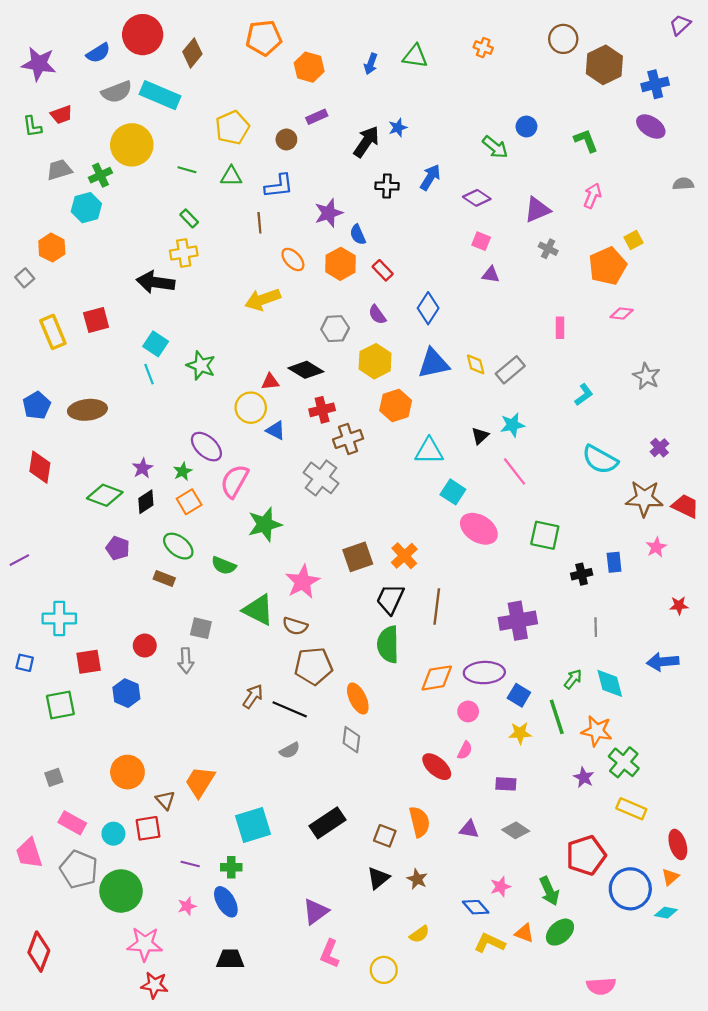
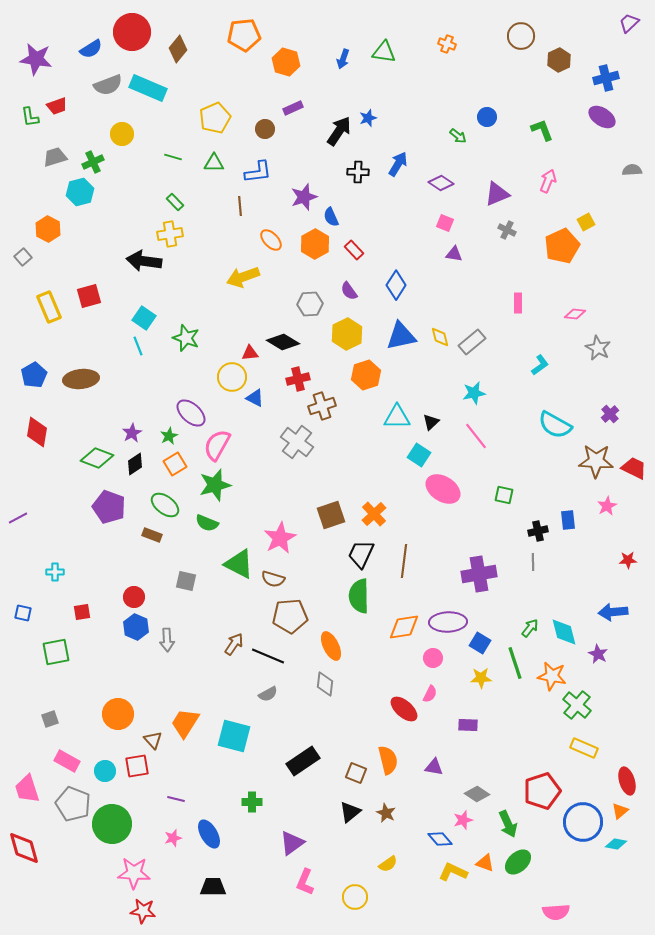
brown hexagon: (604, 65) -> (559, 60), size x0.7
yellow circle: (132, 145) -> (122, 134), size x0.6
green arrow: (495, 147) -> (458, 136), size x0.7
pink diamond: (622, 314) -> (575, 314), moved
black triangle: (480, 436) -> (431, 422), moved
green star: (265, 524) -> (215, 485), moved
green square: (545, 535) -> (504, 495), size x0.7
purple pentagon: (118, 548) -> (109, 507), size x1.5
cyan cross: (59, 618) -> (55, 572), size x0.6
gray line: (596, 627) -> (533, 562), moved
gray arrow: (186, 661) -> (167, 640), moved
red square: (89, 662) -> (82, 612), size x0.7
blue hexagon: (126, 693) -> (136, 627), moved
purple star: (584, 777) -> (598, 654), moved
cyan square: (253, 825) -> (234, 736), moved, turned 32
gray diamond: (516, 830) -> (477, 794), moved
green cross: (231, 867) -> (252, 802), moved
red diamond: (39, 952) -> (24, 848), moved, turned -36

# # # #

THE TASK:
Your task is to write out, exactly, the line that holds "gray diamond: (516, 830) -> (477, 794), moved" and every line after it until the records end.

EXERCISE RESULT:
gray diamond: (516, 830) -> (477, 794), moved
green cross: (231, 867) -> (252, 802), moved
red diamond: (39, 952) -> (24, 848), moved, turned -36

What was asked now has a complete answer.